_Given records_:
★ ★ ★ ★

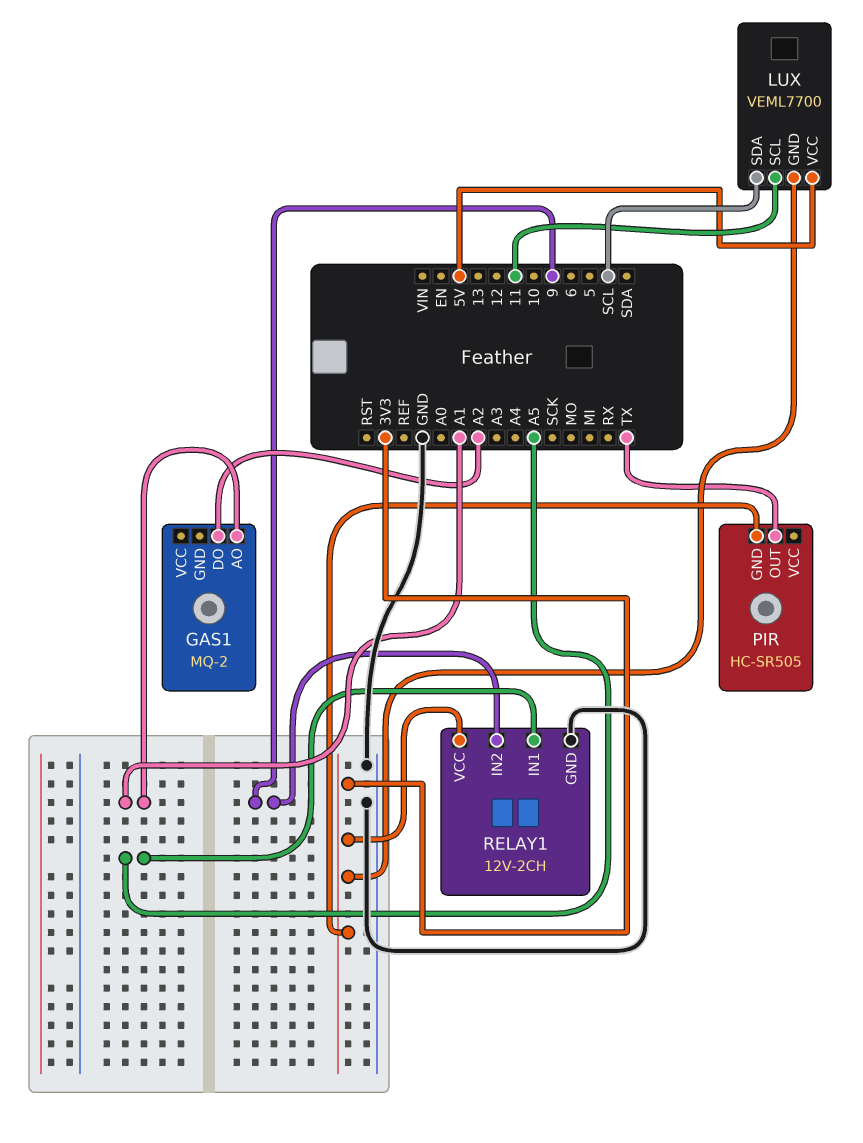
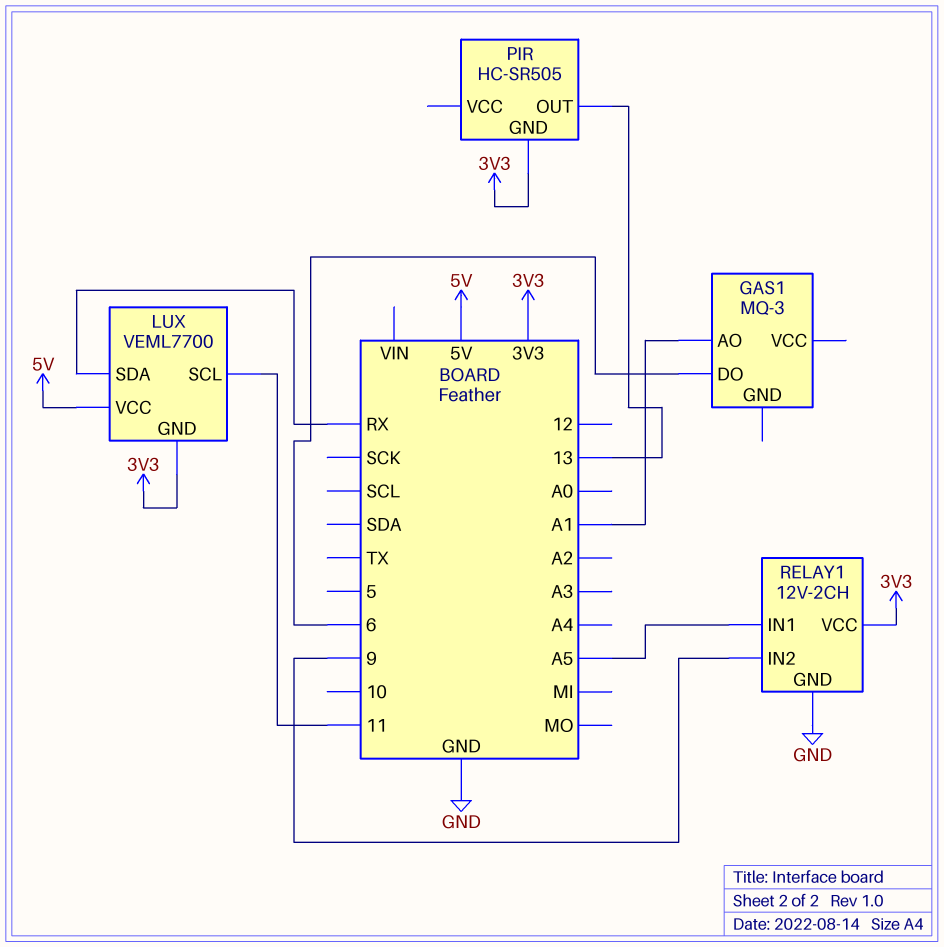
GAS1: MQ-2 -> MQ-3
GAS1 pin DO: A2 -> 6
LUX pin SDA: SCL -> RX
PIR pin OUT: TX -> 13

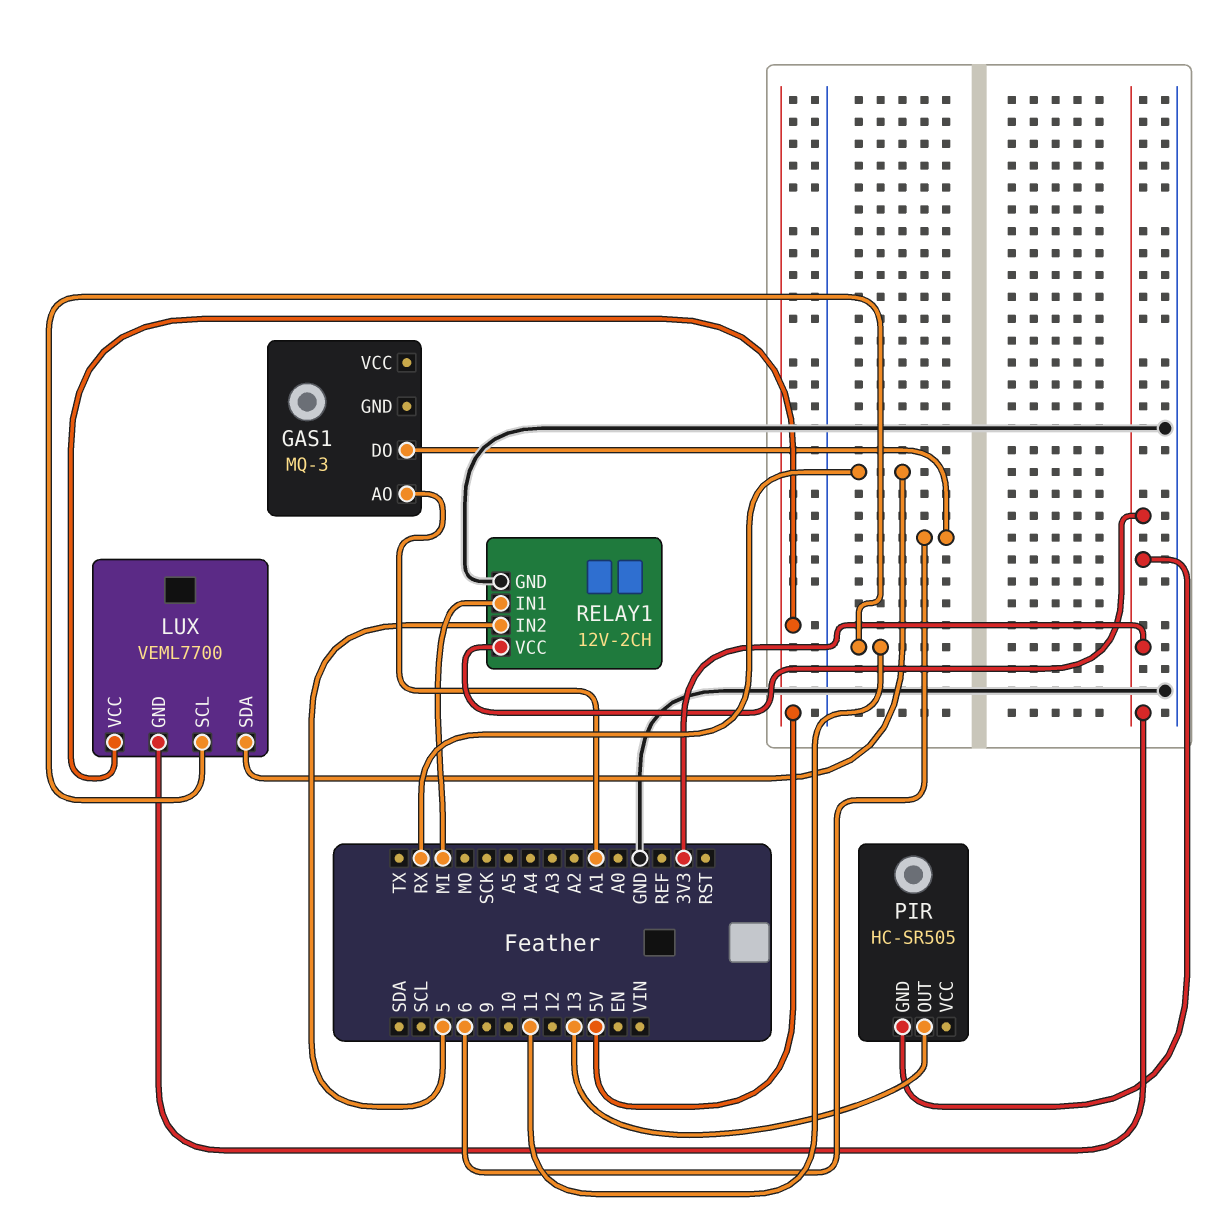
RELAY1 pin IN1: A5 -> MI
RELAY1 pin IN2: 9 -> 5

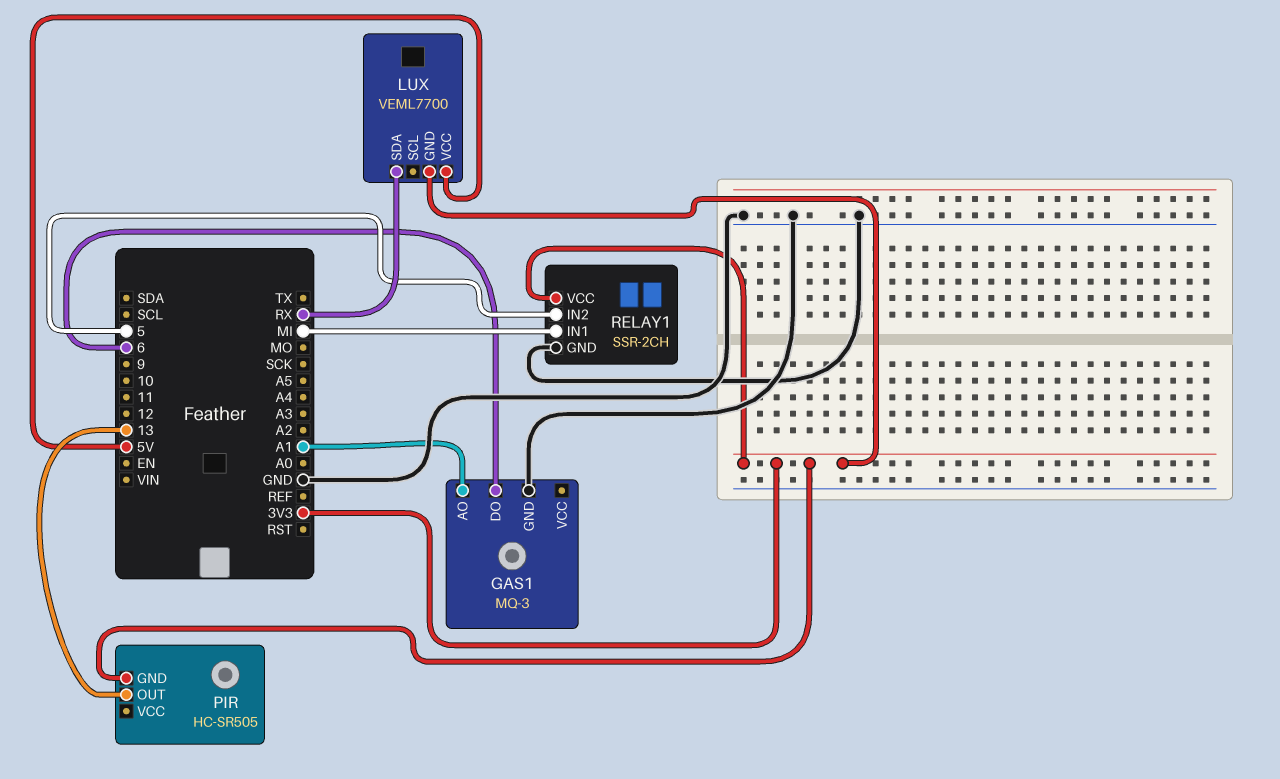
GAS1 pin GND: none -> GND
LUX pin SCL: 11 -> none
RELAY1: 12V-2CH -> SSR-2CH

★ ★ ★ ★

_Problem to work on_: Each entry is to be given again exactly as it stands, with its pictures removed.

_Task solution_:
GAS1: MQ-2 -> MQ-3
GAS1 pin DO: A2 -> 6
LUX pin SDA: SCL -> RX
PIR pin OUT: TX -> 13

RELAY1 pin IN1: A5 -> MI
RELAY1 pin IN2: 9 -> 5

GAS1 pin GND: none -> GND
LUX pin SCL: 11 -> none
RELAY1: 12V-2CH -> SSR-2CH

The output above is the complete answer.